## Description of the task
Images in the data are to be skipped, while every line is restated exactly as written.

## The data
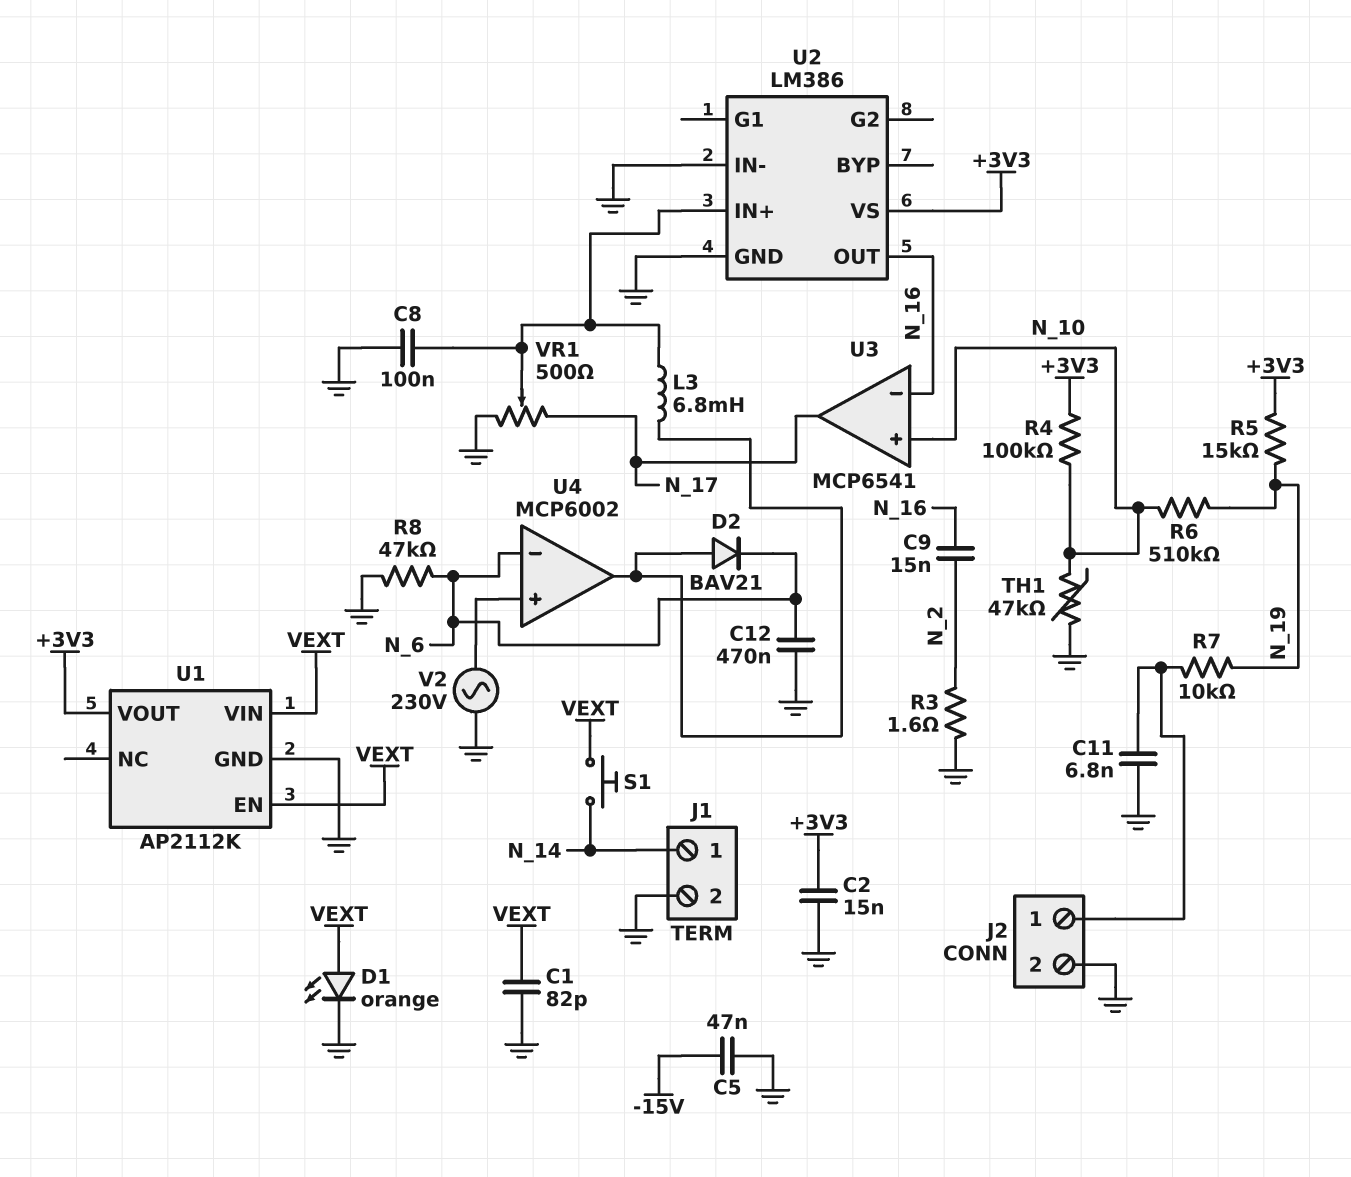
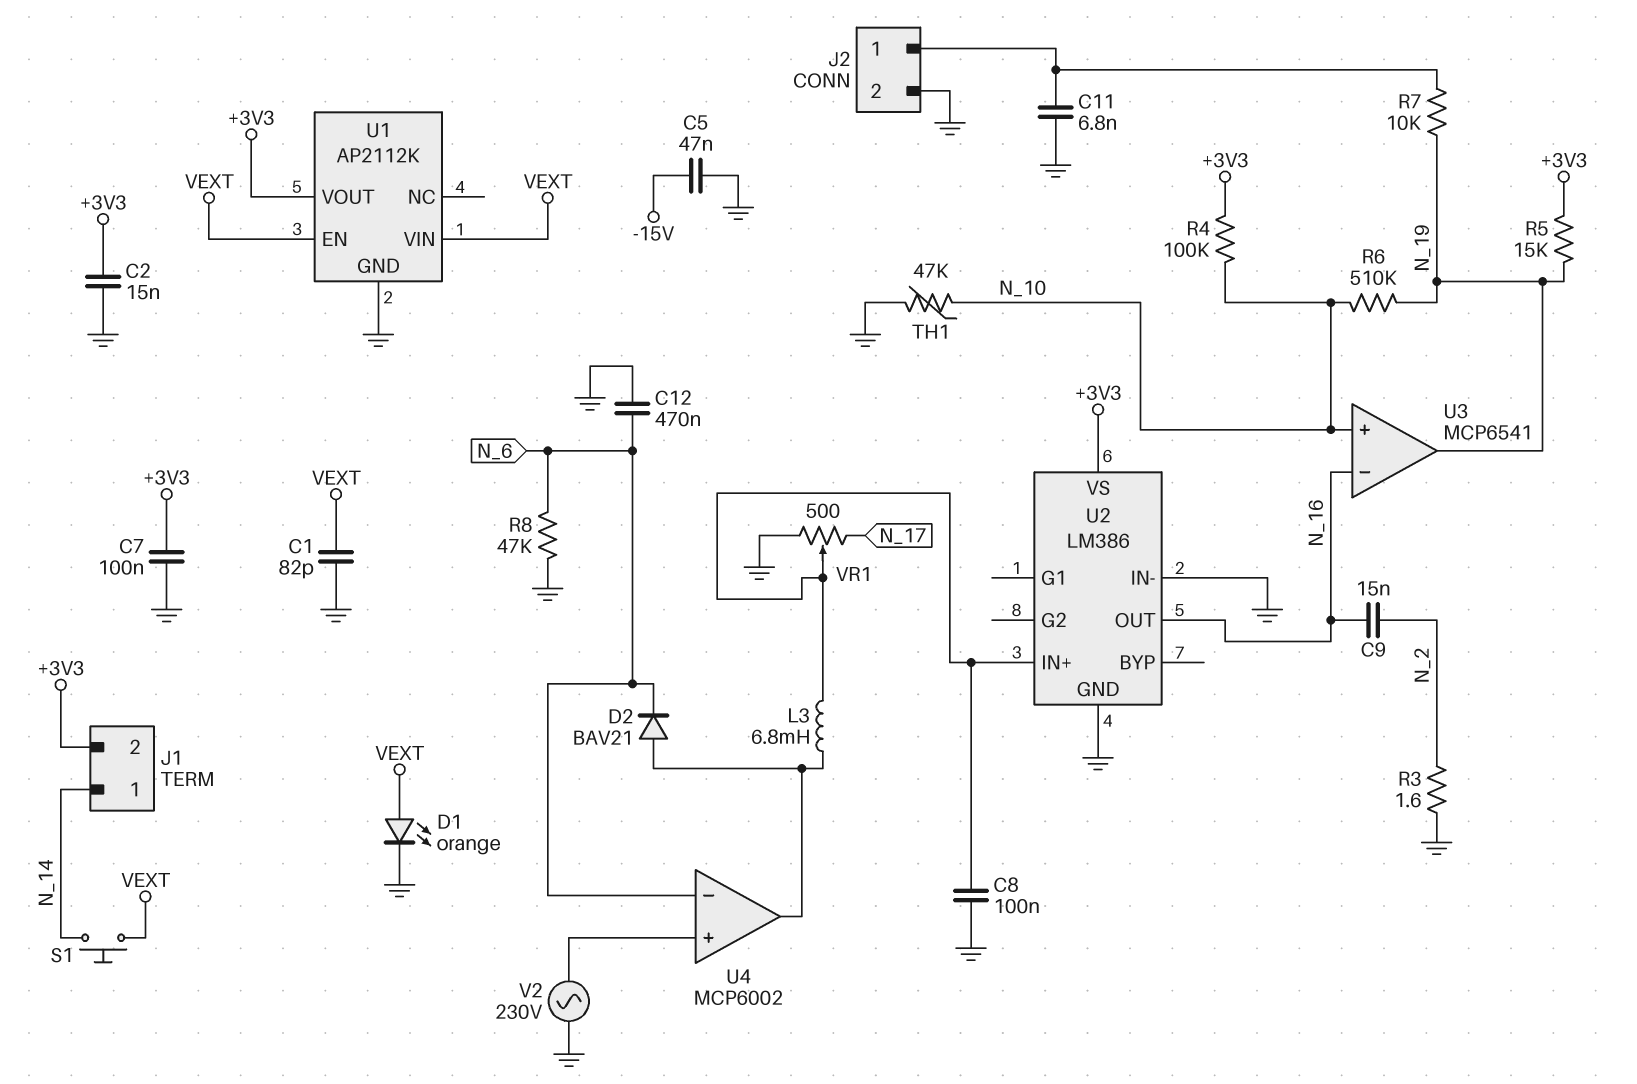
C7: none -> 100nF (+3V3, GND)
J1 pin 2: GND -> +3V3
U3 pin out: N_17 -> N_19

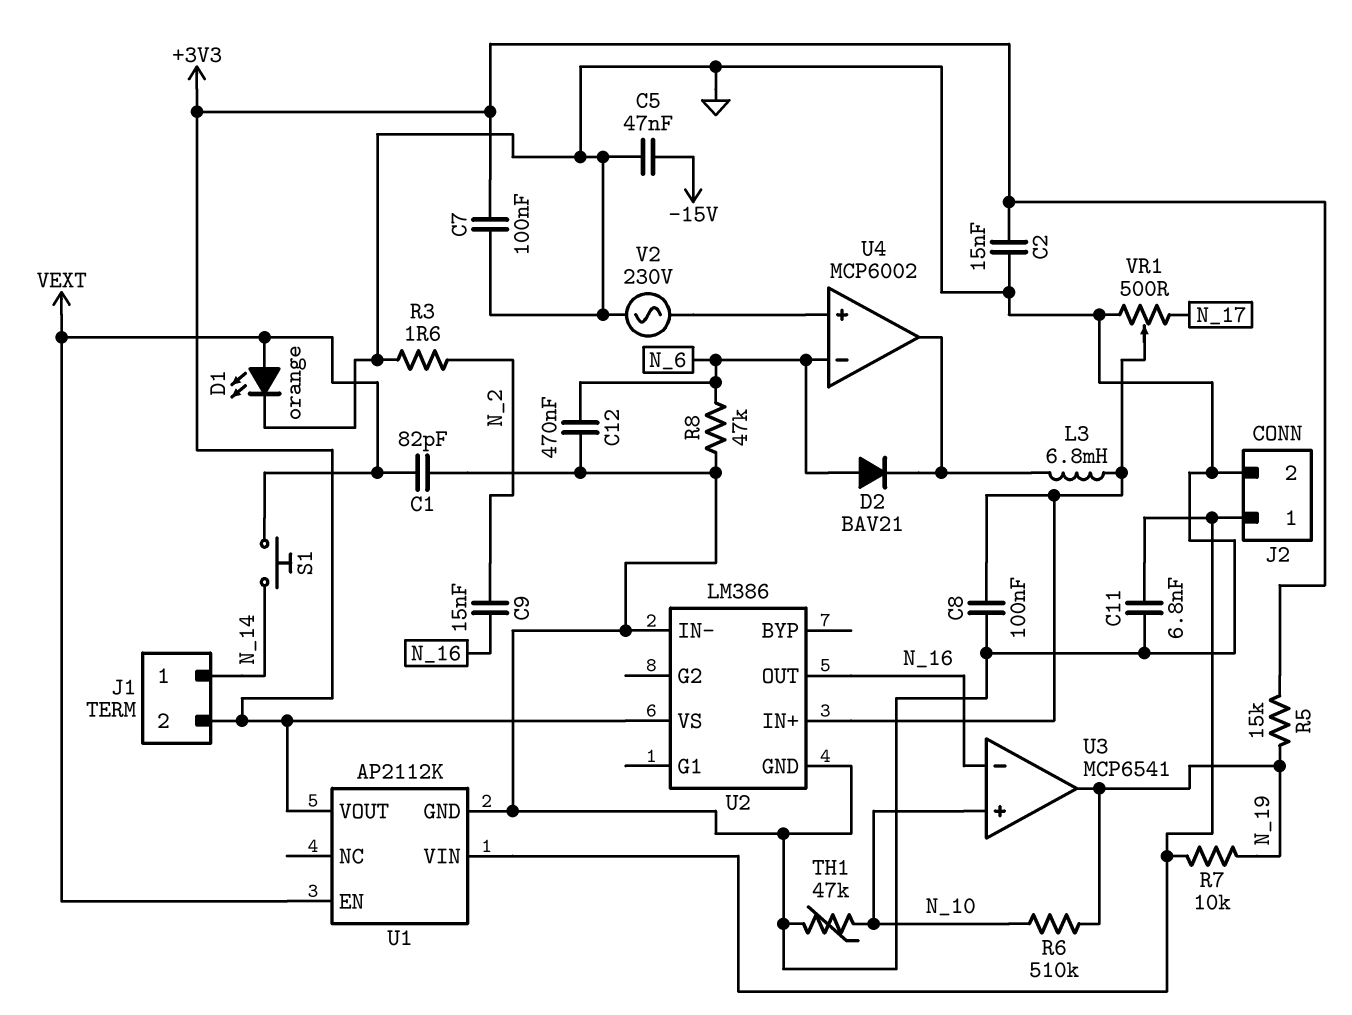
D2: diode BAV21 (A U4/out, K N_6) -> diode BAV21 (A N_6, K U4/out)
R4: 100k (+3V3, N_10) -> none
U1 pin VIN: VEXT -> J2/1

## Your response
C7: none -> 100nF (+3V3, GND)
J1 pin 2: GND -> +3V3
U3 pin out: N_17 -> N_19

D2: diode BAV21 (A U4/out, K N_6) -> diode BAV21 (A N_6, K U4/out)
R4: 100k (+3V3, N_10) -> none
U1 pin VIN: VEXT -> J2/1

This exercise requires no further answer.